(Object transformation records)
======

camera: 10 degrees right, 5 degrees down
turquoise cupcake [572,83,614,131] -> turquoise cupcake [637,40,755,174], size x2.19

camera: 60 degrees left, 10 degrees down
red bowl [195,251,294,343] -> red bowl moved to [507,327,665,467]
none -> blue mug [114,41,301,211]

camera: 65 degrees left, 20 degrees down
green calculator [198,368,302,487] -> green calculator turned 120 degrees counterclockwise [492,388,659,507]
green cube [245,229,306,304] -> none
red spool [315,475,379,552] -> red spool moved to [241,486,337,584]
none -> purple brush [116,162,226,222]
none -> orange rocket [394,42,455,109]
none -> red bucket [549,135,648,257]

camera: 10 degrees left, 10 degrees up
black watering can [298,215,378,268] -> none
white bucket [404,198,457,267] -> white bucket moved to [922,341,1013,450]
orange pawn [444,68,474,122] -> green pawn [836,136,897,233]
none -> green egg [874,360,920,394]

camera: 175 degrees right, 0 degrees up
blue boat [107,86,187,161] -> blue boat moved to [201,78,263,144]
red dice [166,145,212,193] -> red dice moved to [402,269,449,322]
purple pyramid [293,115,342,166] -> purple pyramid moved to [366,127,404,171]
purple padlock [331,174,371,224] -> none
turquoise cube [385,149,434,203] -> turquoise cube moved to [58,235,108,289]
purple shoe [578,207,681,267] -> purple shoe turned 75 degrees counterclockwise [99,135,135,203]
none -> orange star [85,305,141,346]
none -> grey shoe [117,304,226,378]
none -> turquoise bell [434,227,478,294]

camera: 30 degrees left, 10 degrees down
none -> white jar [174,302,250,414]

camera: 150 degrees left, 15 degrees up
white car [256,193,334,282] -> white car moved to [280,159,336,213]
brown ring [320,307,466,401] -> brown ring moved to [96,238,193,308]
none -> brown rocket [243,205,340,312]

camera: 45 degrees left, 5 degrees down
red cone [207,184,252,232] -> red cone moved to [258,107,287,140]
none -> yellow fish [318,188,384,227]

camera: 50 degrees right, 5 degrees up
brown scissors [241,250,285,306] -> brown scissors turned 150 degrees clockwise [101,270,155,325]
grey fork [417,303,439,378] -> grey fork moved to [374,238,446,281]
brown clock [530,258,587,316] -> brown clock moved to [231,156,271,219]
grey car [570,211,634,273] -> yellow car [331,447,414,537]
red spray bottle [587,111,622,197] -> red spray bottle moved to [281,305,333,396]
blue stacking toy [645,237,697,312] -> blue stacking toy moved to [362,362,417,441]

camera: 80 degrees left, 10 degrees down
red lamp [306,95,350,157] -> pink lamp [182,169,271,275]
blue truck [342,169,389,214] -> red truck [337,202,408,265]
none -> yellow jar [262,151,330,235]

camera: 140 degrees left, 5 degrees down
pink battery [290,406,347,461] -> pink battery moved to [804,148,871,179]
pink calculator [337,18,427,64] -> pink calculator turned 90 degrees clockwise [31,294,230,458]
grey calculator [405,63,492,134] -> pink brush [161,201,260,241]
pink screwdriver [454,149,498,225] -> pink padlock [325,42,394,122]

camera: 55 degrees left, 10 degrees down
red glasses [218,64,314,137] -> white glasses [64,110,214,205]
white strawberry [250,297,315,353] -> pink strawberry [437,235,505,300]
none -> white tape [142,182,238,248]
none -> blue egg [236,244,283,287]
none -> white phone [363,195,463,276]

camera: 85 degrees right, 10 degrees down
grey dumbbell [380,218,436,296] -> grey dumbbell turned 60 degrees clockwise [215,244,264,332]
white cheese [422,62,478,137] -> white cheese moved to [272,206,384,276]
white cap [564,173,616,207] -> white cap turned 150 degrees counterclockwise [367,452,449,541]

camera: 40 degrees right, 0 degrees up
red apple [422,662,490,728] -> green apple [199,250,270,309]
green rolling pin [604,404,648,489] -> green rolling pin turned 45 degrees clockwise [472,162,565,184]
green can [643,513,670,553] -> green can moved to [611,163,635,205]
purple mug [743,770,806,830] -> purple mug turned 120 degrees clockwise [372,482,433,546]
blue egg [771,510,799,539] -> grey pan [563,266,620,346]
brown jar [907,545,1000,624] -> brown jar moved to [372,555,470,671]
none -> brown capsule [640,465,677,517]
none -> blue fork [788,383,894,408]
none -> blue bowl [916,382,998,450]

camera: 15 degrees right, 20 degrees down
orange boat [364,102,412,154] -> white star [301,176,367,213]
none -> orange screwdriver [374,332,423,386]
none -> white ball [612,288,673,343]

======

### [Problem to solve]
What you give back should be only the lines of the records above, starting at the line with "white car [256,193,334,282]" and ending at the line with "grey calculator [405,63,492,134]", restated word for word.

### [Answer box]
white car [256,193,334,282] -> white car moved to [280,159,336,213]
brown ring [320,307,466,401] -> brown ring moved to [96,238,193,308]
none -> brown rocket [243,205,340,312]

camera: 45 degrees left, 5 degrees down
red cone [207,184,252,232] -> red cone moved to [258,107,287,140]
none -> yellow fish [318,188,384,227]

camera: 50 degrees right, 5 degrees up
brown scissors [241,250,285,306] -> brown scissors turned 150 degrees clockwise [101,270,155,325]
grey fork [417,303,439,378] -> grey fork moved to [374,238,446,281]
brown clock [530,258,587,316] -> brown clock moved to [231,156,271,219]
grey car [570,211,634,273] -> yellow car [331,447,414,537]
red spray bottle [587,111,622,197] -> red spray bottle moved to [281,305,333,396]
blue stacking toy [645,237,697,312] -> blue stacking toy moved to [362,362,417,441]

camera: 80 degrees left, 10 degrees down
red lamp [306,95,350,157] -> pink lamp [182,169,271,275]
blue truck [342,169,389,214] -> red truck [337,202,408,265]
none -> yellow jar [262,151,330,235]

camera: 140 degrees left, 5 degrees down
pink battery [290,406,347,461] -> pink battery moved to [804,148,871,179]
pink calculator [337,18,427,64] -> pink calculator turned 90 degrees clockwise [31,294,230,458]
grey calculator [405,63,492,134] -> pink brush [161,201,260,241]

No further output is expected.